* _WORK REQUEST_:
Start your answer with the line containing "heart/bright yellow <548, 239, 611, 301>" and end it with the last line of the records below, retyping every line between exactly and adding nothing.

*** WORKING DATA ***

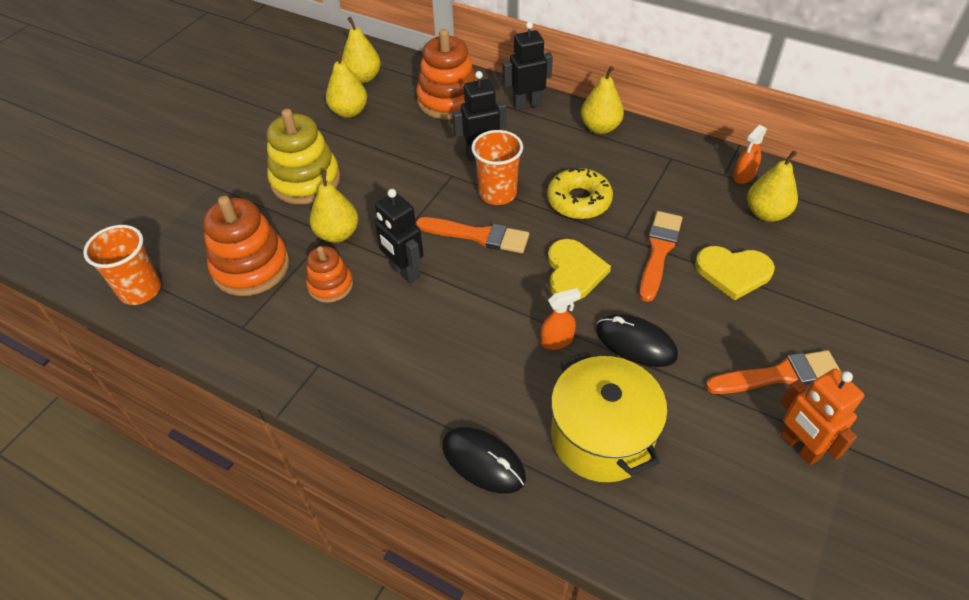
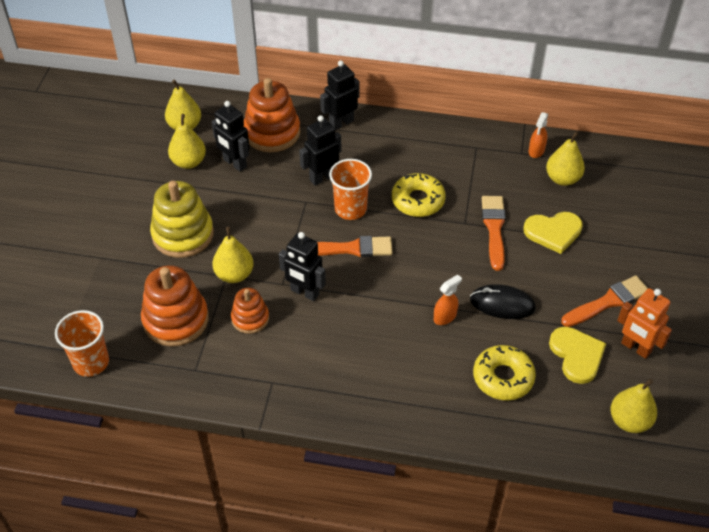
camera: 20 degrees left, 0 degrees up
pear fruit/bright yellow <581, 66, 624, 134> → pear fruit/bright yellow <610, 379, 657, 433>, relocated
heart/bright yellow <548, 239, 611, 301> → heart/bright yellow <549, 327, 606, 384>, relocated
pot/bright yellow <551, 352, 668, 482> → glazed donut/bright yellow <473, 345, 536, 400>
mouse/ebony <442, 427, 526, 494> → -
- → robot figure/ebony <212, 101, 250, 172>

*** End of WORKING DATA ***

* _SOLUTION BELOW_:
heart/bright yellow <548, 239, 611, 301> → heart/bright yellow <549, 327, 606, 384>, relocated
pot/bright yellow <551, 352, 668, 482> → glazed donut/bright yellow <473, 345, 536, 400>
mouse/ebony <442, 427, 526, 494> → -
- → robot figure/ebony <212, 101, 250, 172>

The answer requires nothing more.